◆ Task inputs ◆
* * *
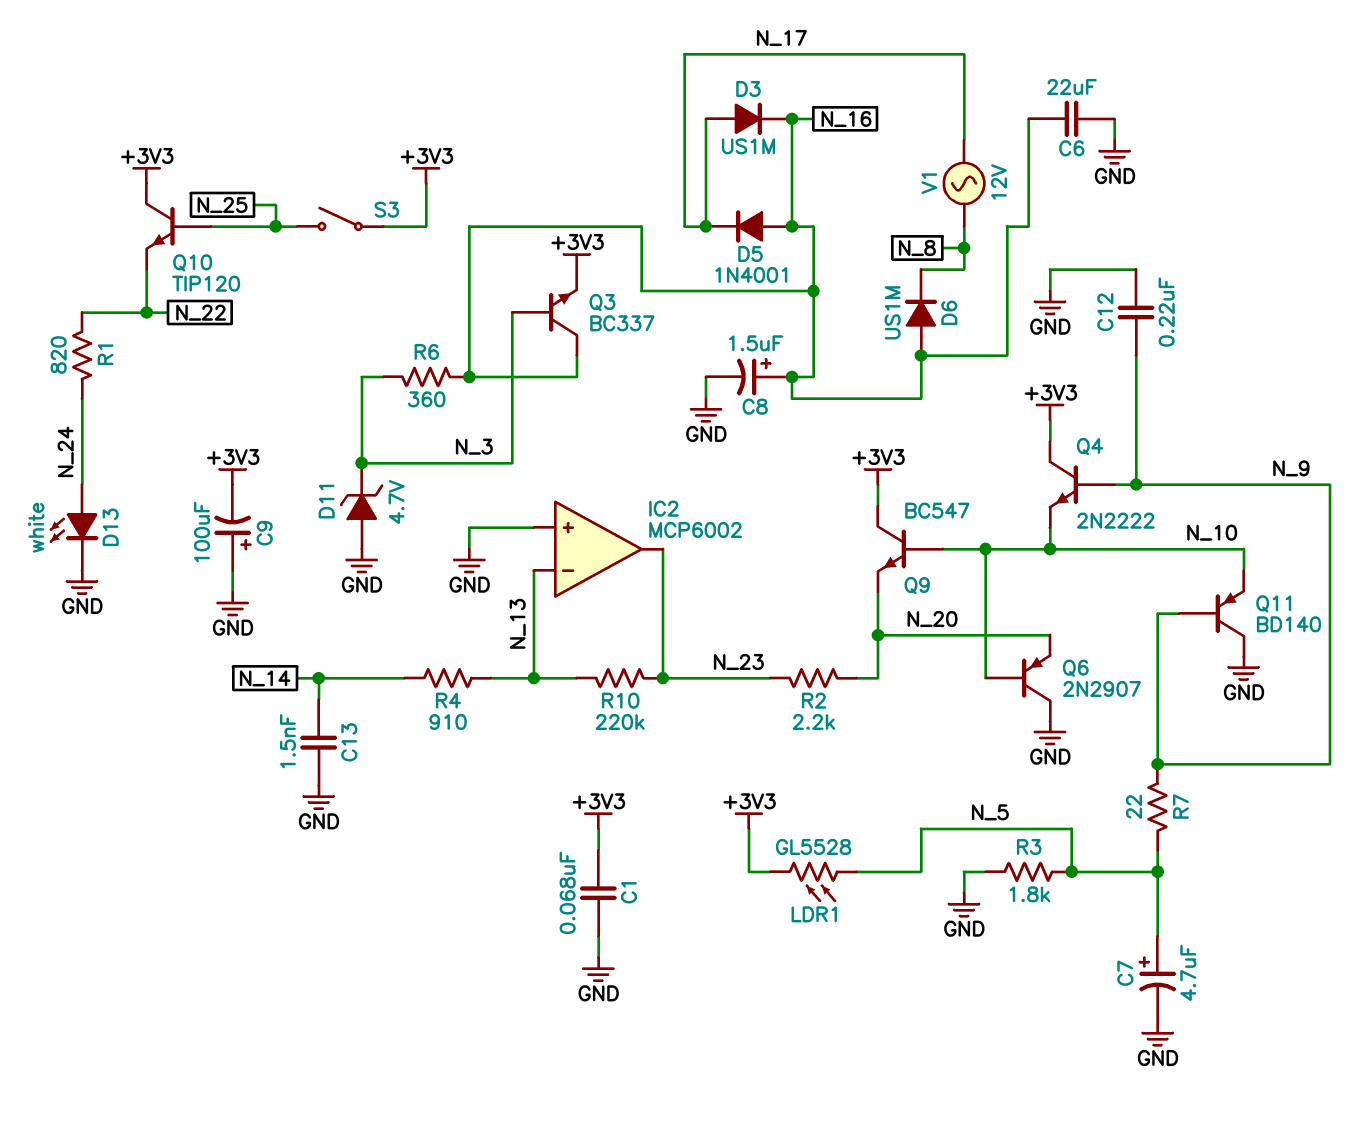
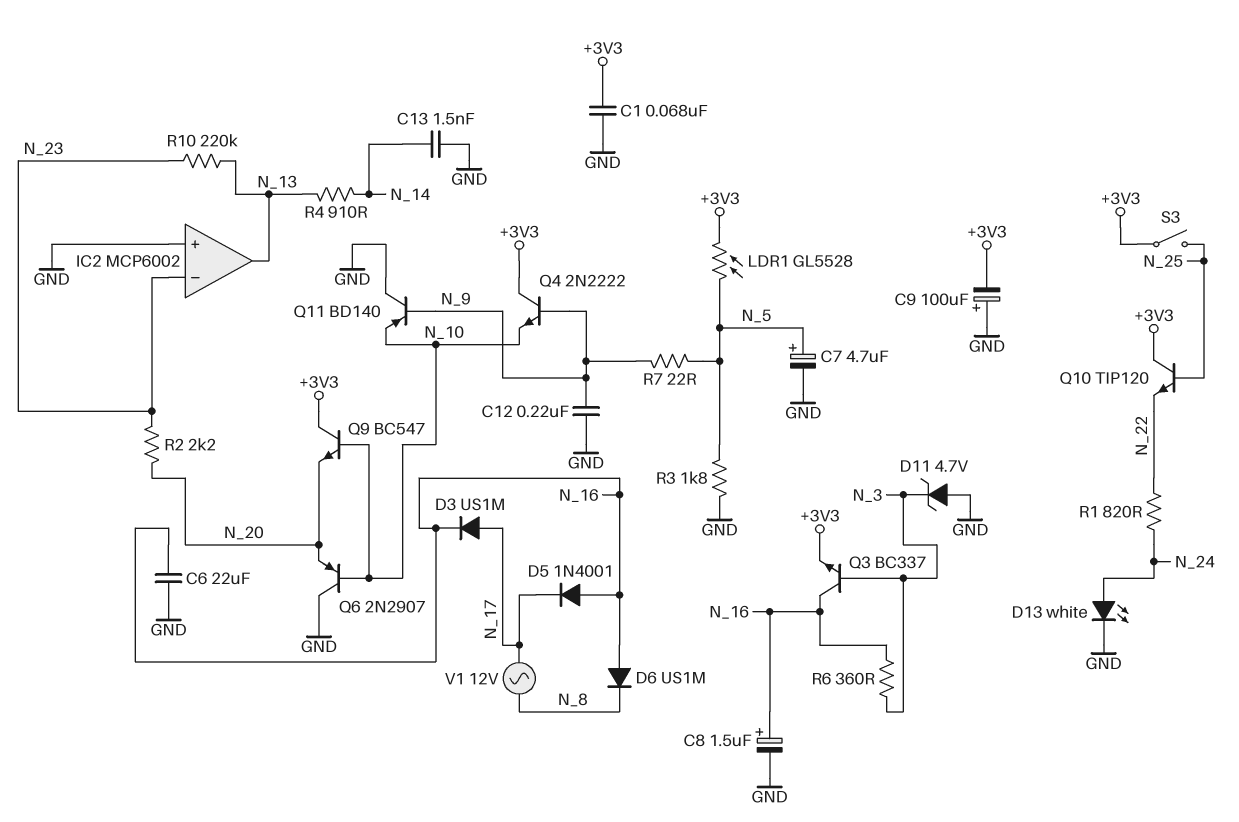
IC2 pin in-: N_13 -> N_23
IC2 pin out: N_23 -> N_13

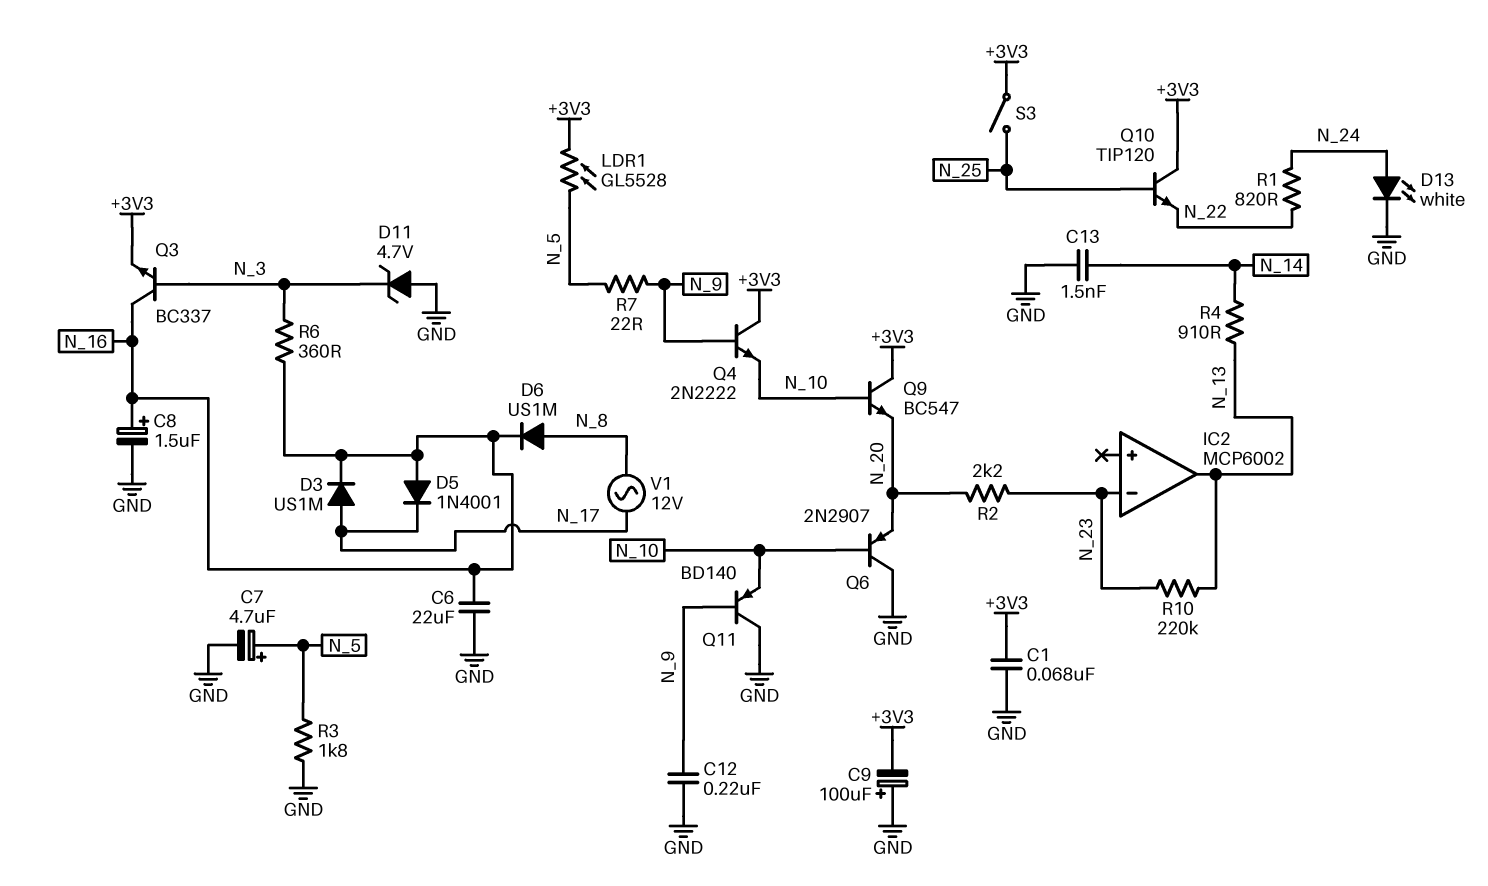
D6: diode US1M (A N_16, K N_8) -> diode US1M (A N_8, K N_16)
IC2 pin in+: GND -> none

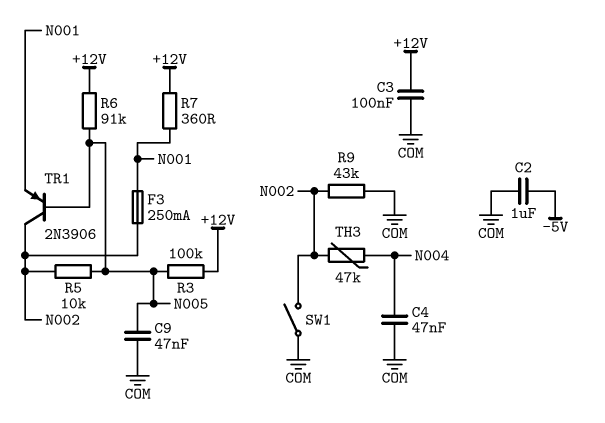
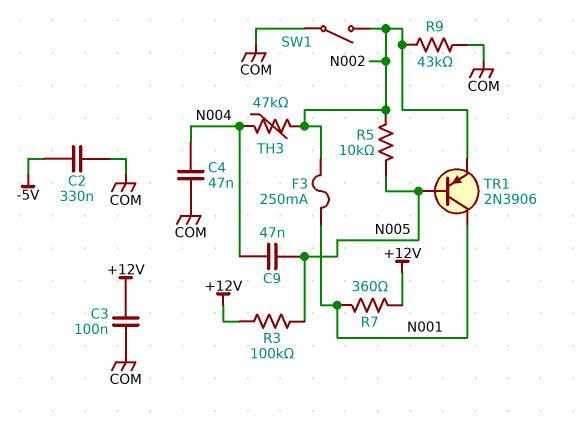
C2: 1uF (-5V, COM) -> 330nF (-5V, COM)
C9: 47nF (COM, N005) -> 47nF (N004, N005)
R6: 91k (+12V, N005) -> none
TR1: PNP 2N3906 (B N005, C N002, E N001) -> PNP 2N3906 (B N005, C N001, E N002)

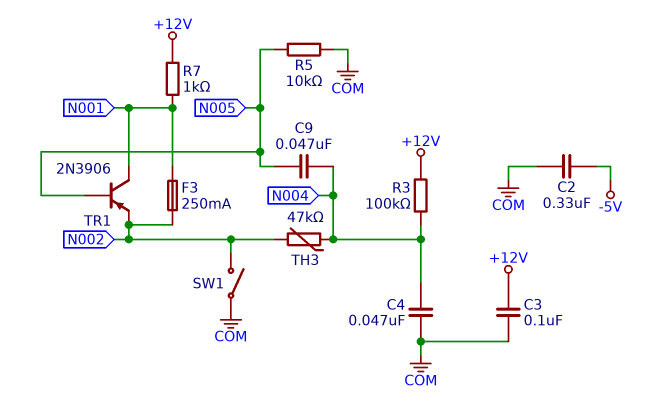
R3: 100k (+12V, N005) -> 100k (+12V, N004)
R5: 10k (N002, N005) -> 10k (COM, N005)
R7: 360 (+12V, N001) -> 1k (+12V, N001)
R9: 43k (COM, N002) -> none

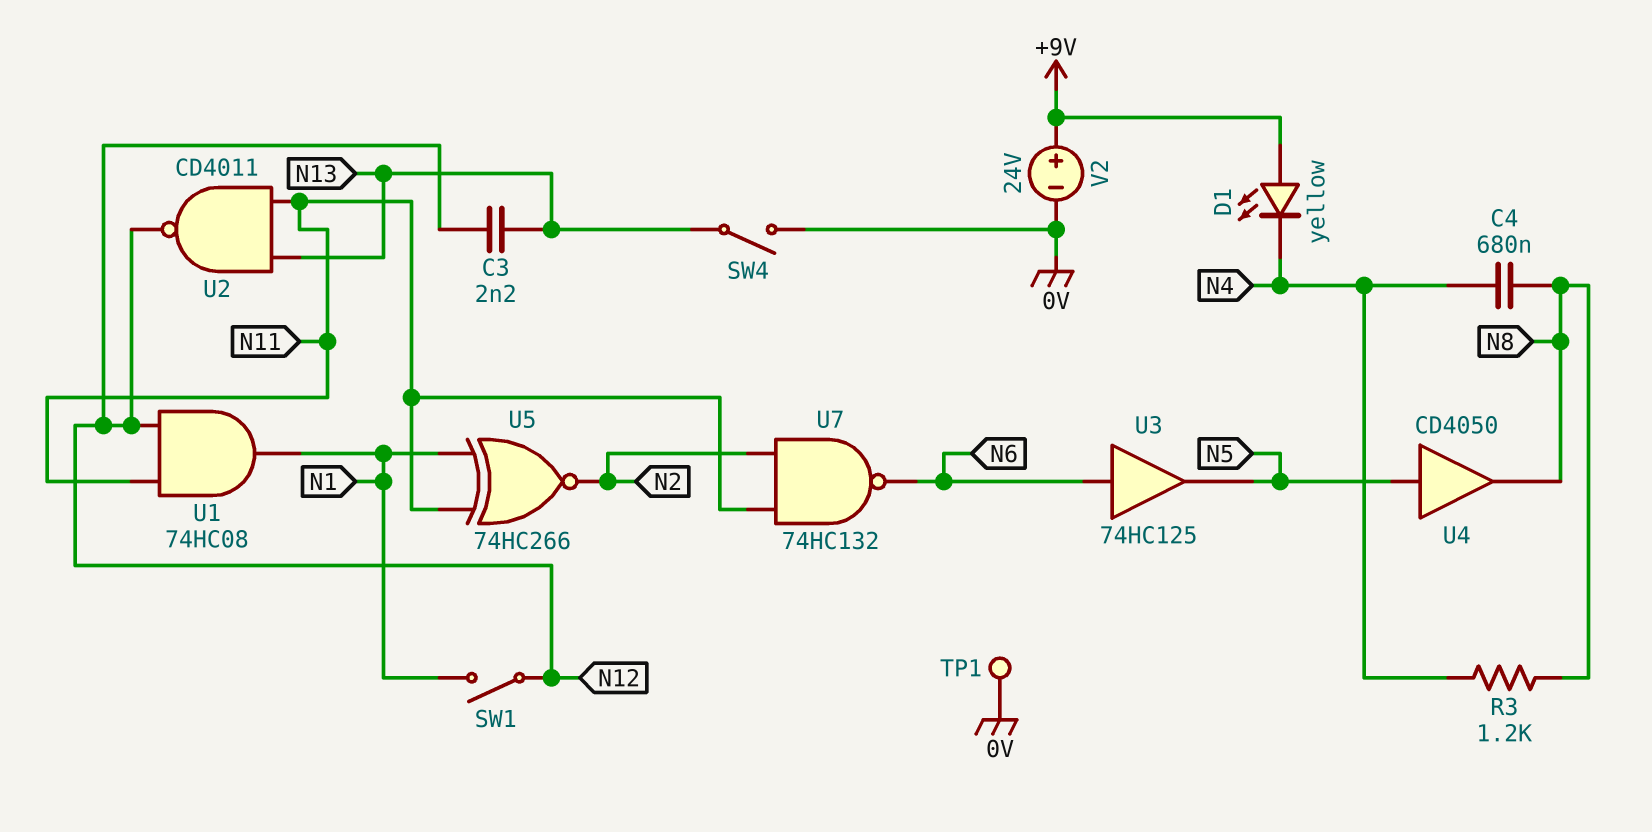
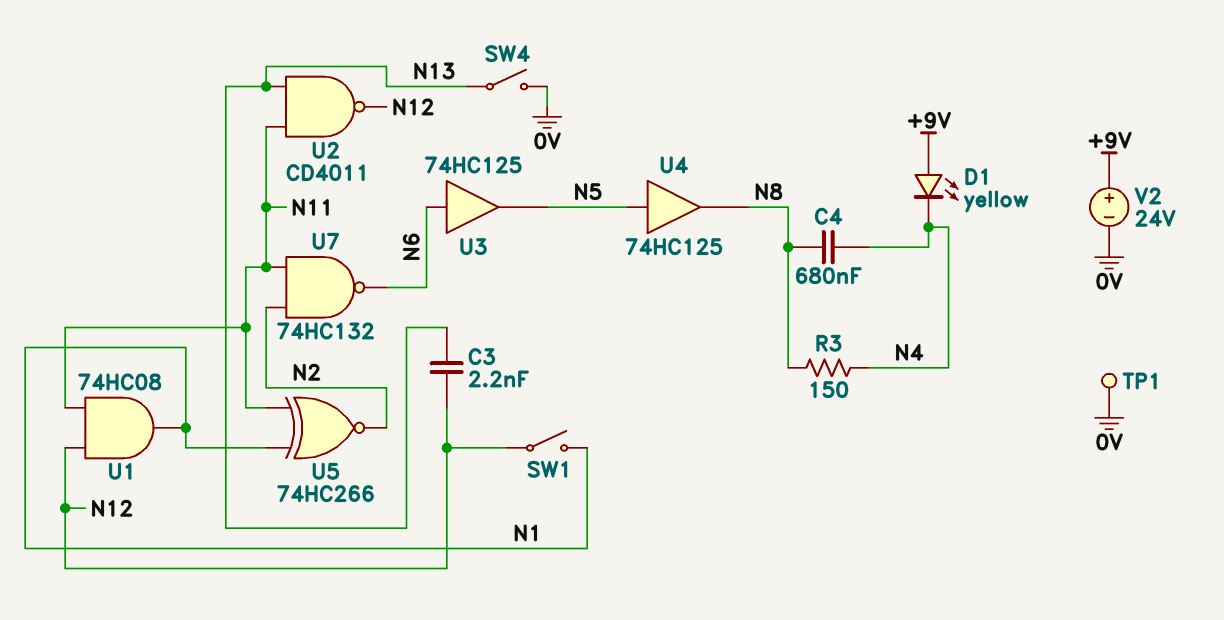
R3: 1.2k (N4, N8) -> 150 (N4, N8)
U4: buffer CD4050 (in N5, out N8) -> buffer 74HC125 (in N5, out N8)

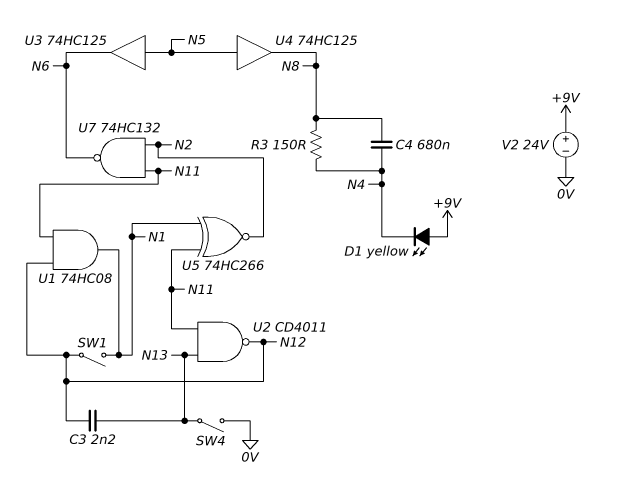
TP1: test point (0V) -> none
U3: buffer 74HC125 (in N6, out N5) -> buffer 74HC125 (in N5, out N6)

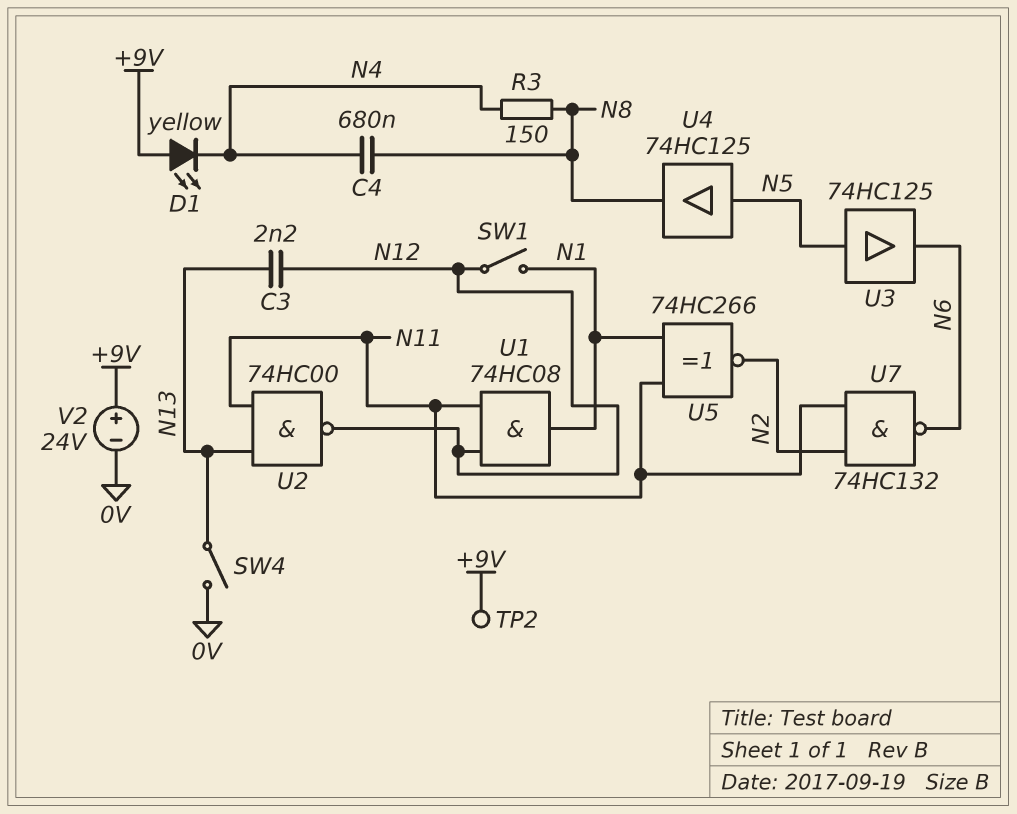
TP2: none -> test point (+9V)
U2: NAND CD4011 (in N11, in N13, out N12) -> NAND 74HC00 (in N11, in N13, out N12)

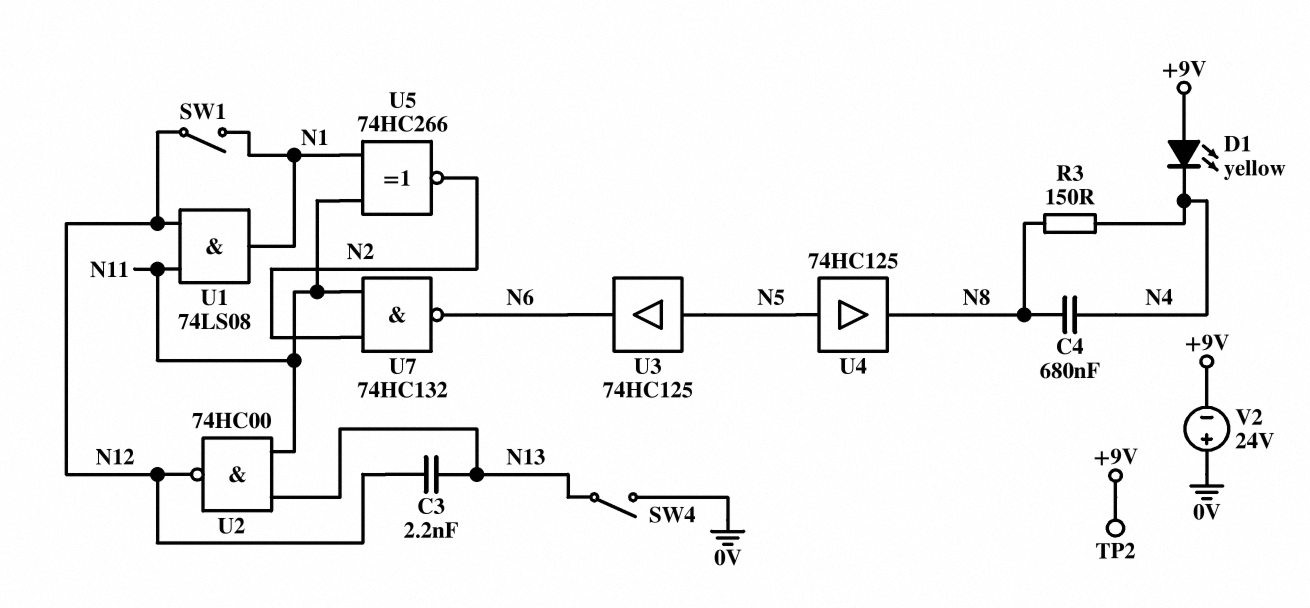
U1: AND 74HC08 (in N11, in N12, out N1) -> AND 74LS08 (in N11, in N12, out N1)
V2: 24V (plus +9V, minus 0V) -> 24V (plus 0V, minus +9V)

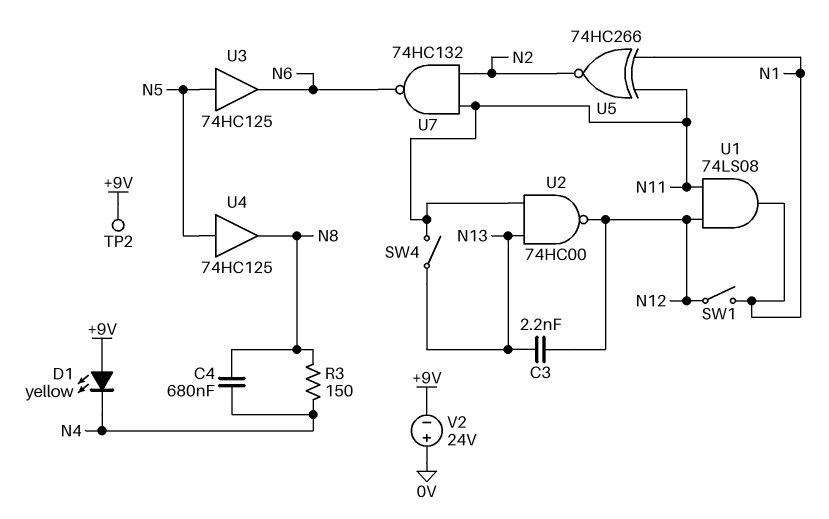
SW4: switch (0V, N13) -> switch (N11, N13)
* * *
In the copy, no pictures are to appear; write out exactly the lines from the one containing "R9: 43k (COM, N002) -> none" through the end of the listing above and no further lines.

R9: 43k (COM, N002) -> none

R3: 1.2k (N4, N8) -> 150 (N4, N8)
U4: buffer CD4050 (in N5, out N8) -> buffer 74HC125 (in N5, out N8)

TP1: test point (0V) -> none
U3: buffer 74HC125 (in N6, out N5) -> buffer 74HC125 (in N5, out N6)

TP2: none -> test point (+9V)
U2: NAND CD4011 (in N11, in N13, out N12) -> NAND 74HC00 (in N11, in N13, out N12)

U1: AND 74HC08 (in N11, in N12, out N1) -> AND 74LS08 (in N11, in N12, out N1)
V2: 24V (plus +9V, minus 0V) -> 24V (plus 0V, minus +9V)

SW4: switch (0V, N13) -> switch (N11, N13)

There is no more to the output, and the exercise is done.